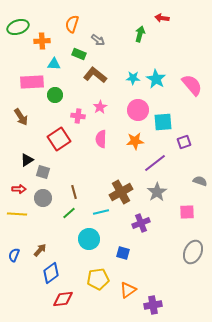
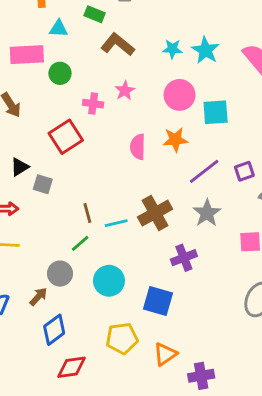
pink semicircle: (101, 139) -> (138, 147), moved
purple square: (184, 142) -> (244, 171), moved
gray circle: (43, 198) -> (60, 274), moved
cyan line: (101, 212) -> (116, 223), moved
blue square: (123, 253) -> (158, 301), size x1.5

______

*Your assignment:*
Find the string "square" in the entries above. Copy each line where it occurs.

*Reply to the task:*
purple square: (184, 142) -> (244, 171), moved
blue square: (123, 253) -> (158, 301), size x1.5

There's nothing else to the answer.